--- Work to complete ---
Search the data for the string "slope" and copy each line where it turns up.

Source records
·····
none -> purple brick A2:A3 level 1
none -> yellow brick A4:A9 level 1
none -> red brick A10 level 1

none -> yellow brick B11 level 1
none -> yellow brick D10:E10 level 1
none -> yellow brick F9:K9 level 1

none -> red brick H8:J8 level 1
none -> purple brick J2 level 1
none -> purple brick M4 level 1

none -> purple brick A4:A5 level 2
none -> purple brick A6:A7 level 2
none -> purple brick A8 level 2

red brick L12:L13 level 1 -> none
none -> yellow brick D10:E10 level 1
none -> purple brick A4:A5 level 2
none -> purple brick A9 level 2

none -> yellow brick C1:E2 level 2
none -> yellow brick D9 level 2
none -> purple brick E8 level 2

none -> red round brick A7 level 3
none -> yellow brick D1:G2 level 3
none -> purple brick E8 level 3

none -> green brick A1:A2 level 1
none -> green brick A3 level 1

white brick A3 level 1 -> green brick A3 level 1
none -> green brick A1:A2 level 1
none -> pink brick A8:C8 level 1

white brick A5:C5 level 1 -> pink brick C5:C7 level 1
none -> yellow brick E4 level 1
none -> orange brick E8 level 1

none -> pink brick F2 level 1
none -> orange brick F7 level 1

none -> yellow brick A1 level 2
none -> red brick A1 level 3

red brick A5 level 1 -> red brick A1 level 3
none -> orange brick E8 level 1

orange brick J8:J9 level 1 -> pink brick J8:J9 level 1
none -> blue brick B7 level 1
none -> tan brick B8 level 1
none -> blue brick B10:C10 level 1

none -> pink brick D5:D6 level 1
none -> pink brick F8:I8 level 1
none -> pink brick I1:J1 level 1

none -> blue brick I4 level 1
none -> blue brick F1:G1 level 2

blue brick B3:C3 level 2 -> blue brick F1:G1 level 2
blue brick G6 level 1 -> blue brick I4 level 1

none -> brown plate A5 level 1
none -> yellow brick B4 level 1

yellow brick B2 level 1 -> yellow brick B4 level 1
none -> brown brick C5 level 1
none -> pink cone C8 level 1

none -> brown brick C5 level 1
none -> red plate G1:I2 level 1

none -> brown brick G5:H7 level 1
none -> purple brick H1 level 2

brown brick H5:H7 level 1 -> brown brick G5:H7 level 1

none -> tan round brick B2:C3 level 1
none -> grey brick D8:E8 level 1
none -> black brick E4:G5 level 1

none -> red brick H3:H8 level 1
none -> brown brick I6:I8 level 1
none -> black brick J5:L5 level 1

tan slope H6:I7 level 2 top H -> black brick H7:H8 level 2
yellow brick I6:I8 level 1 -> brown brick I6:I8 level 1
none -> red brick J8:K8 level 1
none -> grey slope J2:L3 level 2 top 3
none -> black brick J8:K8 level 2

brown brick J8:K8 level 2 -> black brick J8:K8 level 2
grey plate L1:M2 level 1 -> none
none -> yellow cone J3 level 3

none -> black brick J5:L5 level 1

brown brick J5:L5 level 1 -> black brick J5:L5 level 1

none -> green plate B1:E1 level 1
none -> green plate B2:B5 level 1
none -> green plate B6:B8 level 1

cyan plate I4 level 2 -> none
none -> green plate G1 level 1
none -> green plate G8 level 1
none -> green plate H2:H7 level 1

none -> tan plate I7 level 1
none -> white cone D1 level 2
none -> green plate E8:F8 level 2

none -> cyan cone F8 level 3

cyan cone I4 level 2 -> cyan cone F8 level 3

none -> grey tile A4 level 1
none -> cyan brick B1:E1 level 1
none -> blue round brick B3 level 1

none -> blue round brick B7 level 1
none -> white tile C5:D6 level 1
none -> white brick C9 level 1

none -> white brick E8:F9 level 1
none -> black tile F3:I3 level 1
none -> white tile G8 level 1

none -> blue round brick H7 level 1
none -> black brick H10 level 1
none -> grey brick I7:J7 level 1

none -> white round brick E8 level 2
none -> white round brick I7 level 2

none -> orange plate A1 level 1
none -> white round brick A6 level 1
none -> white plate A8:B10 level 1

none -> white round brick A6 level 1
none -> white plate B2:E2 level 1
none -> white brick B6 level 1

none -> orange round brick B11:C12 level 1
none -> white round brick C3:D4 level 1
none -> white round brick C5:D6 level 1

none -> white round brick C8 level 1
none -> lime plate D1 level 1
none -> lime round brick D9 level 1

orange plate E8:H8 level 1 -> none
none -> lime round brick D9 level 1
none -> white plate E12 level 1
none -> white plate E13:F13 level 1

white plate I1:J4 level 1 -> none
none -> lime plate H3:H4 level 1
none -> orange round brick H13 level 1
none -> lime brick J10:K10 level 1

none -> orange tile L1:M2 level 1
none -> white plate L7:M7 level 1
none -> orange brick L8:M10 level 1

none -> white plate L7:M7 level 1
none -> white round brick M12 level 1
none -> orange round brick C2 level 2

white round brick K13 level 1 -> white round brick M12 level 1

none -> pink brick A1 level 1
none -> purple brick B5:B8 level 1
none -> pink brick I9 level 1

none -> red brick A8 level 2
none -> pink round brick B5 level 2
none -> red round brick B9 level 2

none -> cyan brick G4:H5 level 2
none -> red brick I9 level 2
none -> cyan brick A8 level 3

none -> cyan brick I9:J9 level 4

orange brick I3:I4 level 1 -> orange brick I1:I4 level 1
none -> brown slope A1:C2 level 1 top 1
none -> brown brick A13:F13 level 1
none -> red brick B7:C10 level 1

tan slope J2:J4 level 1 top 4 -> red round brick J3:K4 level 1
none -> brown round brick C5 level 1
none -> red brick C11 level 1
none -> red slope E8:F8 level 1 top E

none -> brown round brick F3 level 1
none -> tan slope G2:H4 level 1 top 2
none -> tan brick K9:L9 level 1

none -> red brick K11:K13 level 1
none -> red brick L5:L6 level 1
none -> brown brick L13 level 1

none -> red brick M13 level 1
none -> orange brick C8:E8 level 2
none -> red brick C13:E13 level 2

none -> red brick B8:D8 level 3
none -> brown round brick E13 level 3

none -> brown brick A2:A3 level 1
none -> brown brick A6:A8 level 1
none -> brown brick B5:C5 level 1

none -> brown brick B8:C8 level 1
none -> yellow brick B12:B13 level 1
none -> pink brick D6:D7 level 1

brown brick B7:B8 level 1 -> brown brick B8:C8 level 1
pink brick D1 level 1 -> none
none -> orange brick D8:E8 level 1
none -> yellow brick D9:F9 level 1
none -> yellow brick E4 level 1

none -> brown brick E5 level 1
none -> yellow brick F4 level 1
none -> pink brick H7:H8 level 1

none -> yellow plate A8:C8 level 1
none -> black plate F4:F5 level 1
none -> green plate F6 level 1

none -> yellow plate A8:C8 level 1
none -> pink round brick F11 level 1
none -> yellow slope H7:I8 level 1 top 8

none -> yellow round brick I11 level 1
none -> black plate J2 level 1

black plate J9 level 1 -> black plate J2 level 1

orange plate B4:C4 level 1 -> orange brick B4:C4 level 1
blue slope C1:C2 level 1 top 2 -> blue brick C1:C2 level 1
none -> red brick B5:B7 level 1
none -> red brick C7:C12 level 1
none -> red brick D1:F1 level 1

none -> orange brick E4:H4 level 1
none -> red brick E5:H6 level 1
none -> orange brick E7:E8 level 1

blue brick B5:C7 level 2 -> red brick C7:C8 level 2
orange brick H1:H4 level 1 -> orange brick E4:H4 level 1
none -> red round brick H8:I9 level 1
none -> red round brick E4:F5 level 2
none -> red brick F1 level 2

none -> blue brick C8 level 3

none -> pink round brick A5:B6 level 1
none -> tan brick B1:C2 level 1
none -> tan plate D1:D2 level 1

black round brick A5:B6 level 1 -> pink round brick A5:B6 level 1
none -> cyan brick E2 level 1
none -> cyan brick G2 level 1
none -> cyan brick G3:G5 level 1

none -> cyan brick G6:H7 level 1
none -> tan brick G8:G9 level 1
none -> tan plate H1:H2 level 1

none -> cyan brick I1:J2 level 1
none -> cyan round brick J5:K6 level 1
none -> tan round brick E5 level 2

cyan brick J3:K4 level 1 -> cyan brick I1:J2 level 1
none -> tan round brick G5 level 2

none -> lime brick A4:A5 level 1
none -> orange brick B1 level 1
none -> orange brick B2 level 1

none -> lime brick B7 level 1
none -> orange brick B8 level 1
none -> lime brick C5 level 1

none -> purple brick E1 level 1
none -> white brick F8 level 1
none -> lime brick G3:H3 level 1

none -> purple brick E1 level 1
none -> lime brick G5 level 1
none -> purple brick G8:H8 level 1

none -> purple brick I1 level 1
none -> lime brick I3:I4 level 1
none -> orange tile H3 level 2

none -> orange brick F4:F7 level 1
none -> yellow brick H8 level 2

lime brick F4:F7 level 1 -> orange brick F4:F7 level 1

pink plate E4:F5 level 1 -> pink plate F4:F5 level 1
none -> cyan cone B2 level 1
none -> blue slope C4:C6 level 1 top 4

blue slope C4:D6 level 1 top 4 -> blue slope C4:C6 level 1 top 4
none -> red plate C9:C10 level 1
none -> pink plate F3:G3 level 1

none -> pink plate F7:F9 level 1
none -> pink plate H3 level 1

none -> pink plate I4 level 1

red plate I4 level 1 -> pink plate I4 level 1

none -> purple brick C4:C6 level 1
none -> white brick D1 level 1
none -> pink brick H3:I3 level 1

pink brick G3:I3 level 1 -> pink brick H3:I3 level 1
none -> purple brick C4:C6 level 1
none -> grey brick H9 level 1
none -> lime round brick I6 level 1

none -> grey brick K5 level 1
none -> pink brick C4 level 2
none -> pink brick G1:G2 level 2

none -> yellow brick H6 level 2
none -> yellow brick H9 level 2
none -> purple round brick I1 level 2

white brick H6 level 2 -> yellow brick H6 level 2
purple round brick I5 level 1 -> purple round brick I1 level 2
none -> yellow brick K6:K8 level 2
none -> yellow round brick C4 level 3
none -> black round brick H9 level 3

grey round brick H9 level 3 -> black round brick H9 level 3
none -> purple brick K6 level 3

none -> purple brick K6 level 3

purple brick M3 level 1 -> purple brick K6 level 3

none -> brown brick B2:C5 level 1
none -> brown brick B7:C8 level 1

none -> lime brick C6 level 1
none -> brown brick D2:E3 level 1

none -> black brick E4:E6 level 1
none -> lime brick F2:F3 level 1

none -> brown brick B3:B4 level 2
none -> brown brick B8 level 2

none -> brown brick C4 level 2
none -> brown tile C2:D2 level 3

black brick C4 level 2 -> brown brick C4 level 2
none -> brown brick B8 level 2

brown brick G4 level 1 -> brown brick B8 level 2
·····
--- Result below ---
tan slope H6:I7 level 2 top H -> black brick H7:H8 level 2
none -> grey slope J2:L3 level 2 top 3
none -> brown slope A1:C2 level 1 top 1
tan slope J2:J4 level 1 top 4 -> red round brick J3:K4 level 1
none -> red slope E8:F8 level 1 top E
none -> tan slope G2:H4 level 1 top 2
none -> yellow slope H7:I8 level 1 top 8
blue slope C1:C2 level 1 top 2 -> blue brick C1:C2 level 1
none -> blue slope C4:C6 level 1 top 4
blue slope C4:D6 level 1 top 4 -> blue slope C4:C6 level 1 top 4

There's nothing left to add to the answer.